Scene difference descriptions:
******************************
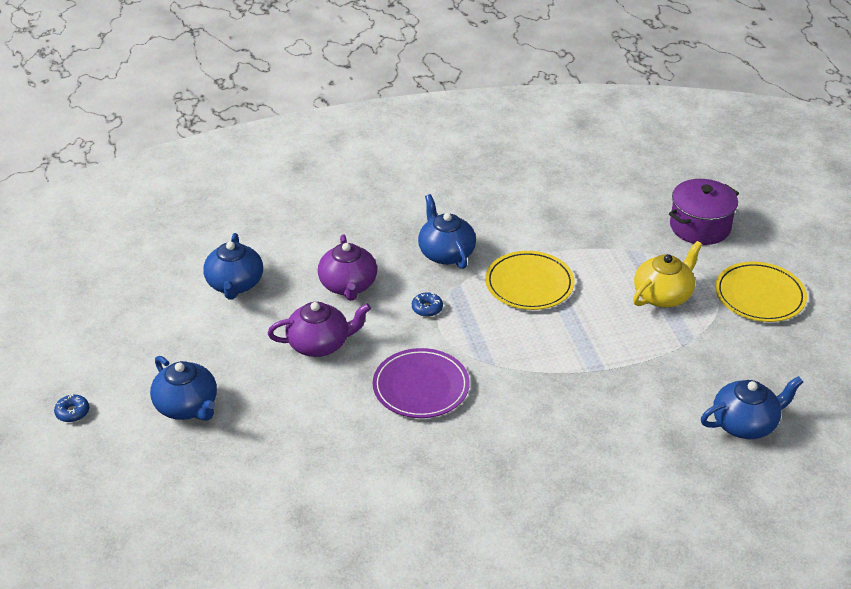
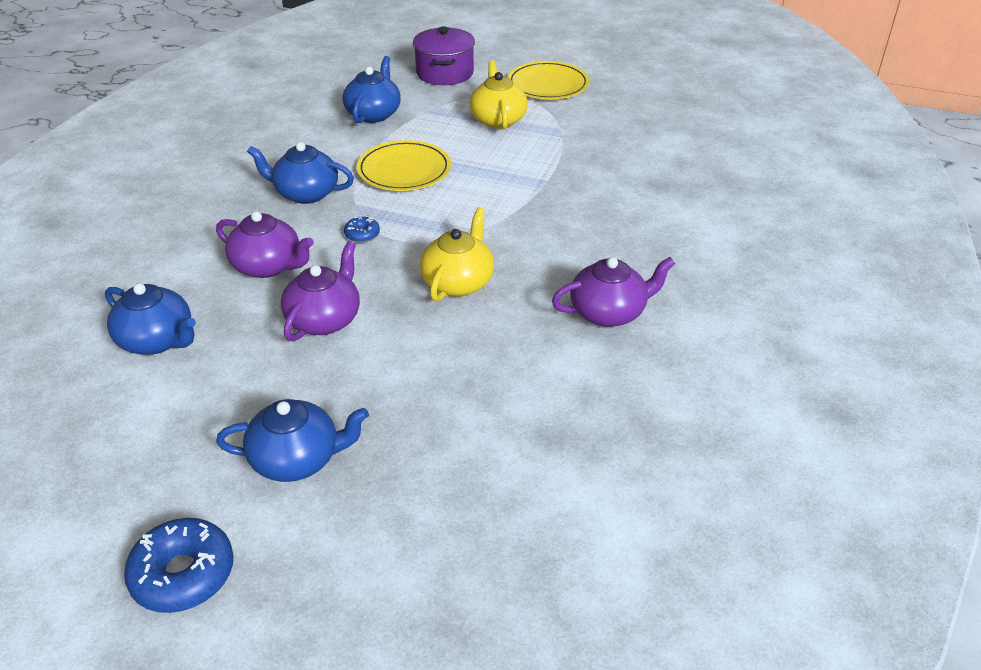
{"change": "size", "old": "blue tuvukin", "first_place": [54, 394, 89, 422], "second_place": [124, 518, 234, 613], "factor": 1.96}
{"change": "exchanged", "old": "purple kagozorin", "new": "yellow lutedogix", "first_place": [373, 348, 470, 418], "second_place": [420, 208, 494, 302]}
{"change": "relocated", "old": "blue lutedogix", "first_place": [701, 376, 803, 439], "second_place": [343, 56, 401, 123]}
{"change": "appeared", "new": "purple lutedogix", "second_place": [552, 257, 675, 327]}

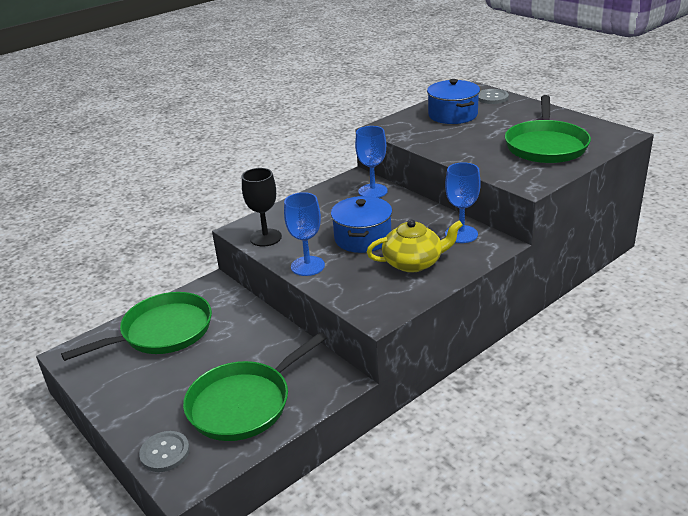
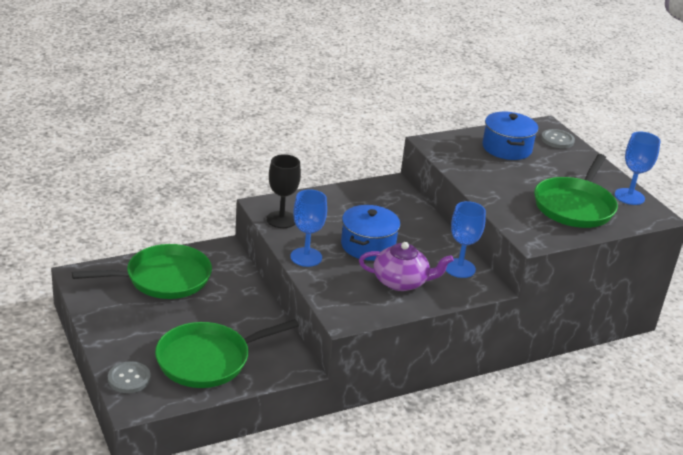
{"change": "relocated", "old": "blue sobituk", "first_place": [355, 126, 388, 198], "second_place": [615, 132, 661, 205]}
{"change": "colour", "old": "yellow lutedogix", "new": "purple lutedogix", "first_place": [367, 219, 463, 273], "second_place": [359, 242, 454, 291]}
******************************
Filter by the word "relocated": copy every line of the data that holds it.

{"change": "relocated", "old": "blue lutedogix", "first_place": [701, 376, 803, 439], "second_place": [343, 56, 401, 123]}
{"change": "relocated", "old": "blue sobituk", "first_place": [355, 126, 388, 198], "second_place": [615, 132, 661, 205]}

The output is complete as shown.